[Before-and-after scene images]

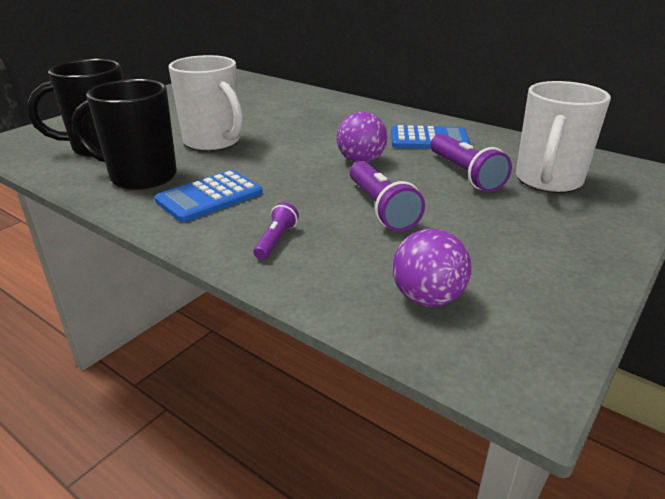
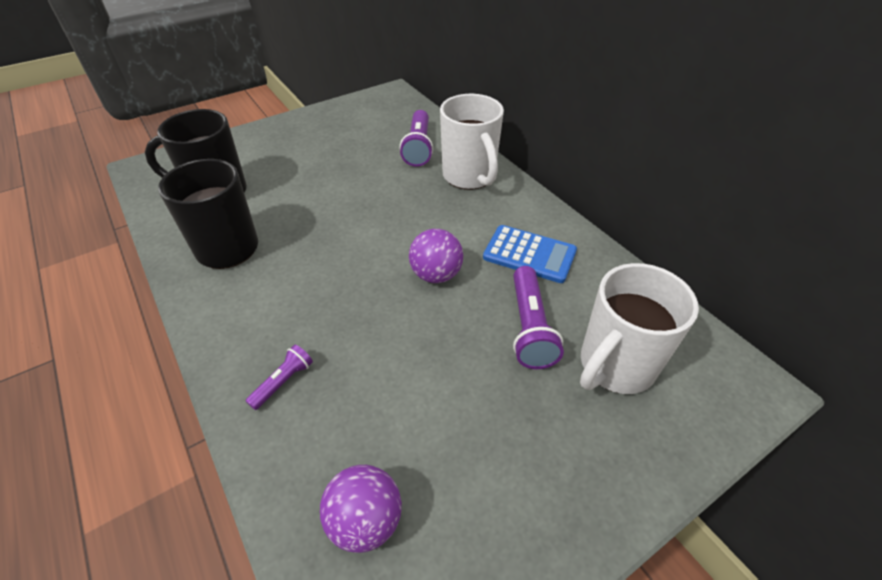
camera: 20 degrees right, 15 degrees up
blue calculator [154,170,263,222] -> none
white mug [168,55,243,151] -> white mug moved to [440,94,504,190]
purple flashlight [350,161,425,232] -> purple flashlight moved to [400,110,433,167]

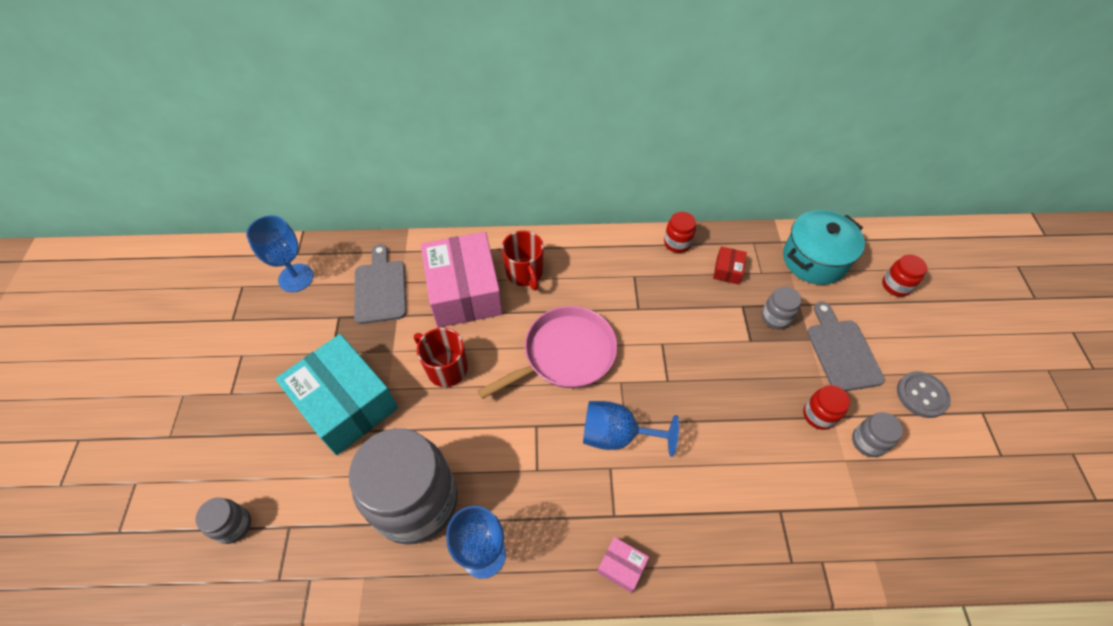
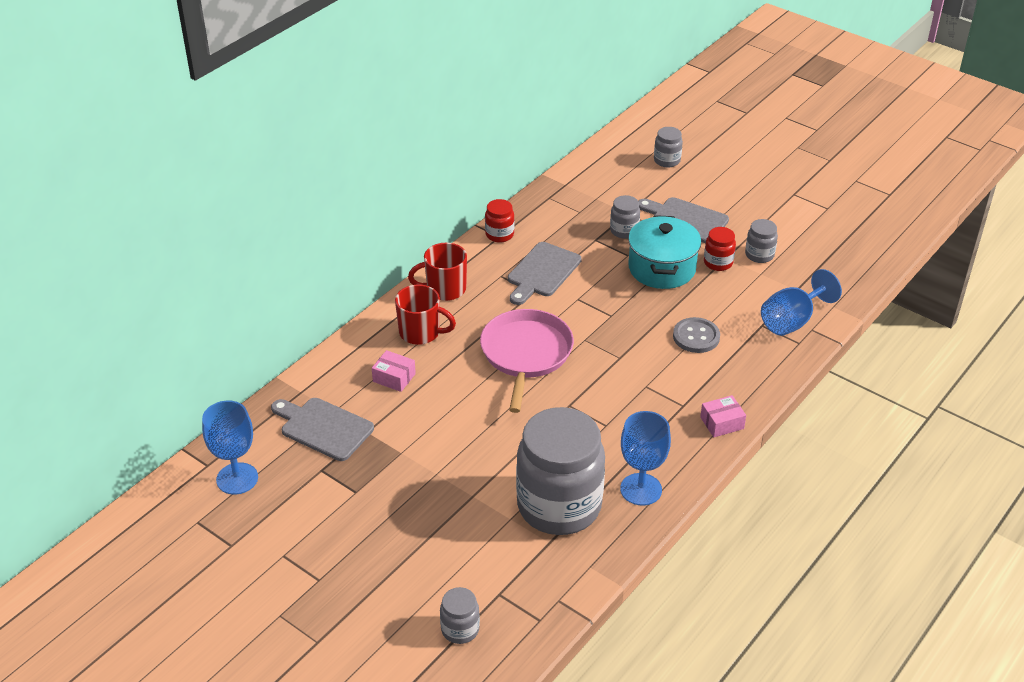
camera: 50 degrees left, 15 degrees down
turquoise box [275,334,398,455] -> none
red mug [414,328,468,387] -> red mug moved to [408,243,467,301]
pink box [421,232,503,328] -> pink box [372,350,416,392], size x0.41
blue goblet [583,401,679,457] -> blue goblet moved to [761,269,842,336]
red box [713,246,747,285] -> none
turquoise pot [783,210,865,285] -> turquoise pot moved to [628,215,701,289]
red jar [882,254,927,297] -> grey jar [654,127,683,167]
grey button [897,371,950,418] -> grey button moved to [673,317,720,353]
none -> grey cutting board [508,242,582,305]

■ **What to work on**: Nothing but the records, repeated exactly and stripped of pictures, should appear in the answer.

■ **Solution**:
camera: 20 degrees right, 15 degrees up
blue calculator [154,170,263,222] -> none
white mug [168,55,243,151] -> white mug moved to [440,94,504,190]
purple flashlight [350,161,425,232] -> purple flashlight moved to [400,110,433,167]

camera: 50 degrees left, 15 degrees down
turquoise box [275,334,398,455] -> none
red mug [414,328,468,387] -> red mug moved to [408,243,467,301]
pink box [421,232,503,328] -> pink box [372,350,416,392], size x0.41
blue goblet [583,401,679,457] -> blue goblet moved to [761,269,842,336]
red box [713,246,747,285] -> none
turquoise pot [783,210,865,285] -> turquoise pot moved to [628,215,701,289]
red jar [882,254,927,297] -> grey jar [654,127,683,167]
grey button [897,371,950,418] -> grey button moved to [673,317,720,353]
none -> grey cutting board [508,242,582,305]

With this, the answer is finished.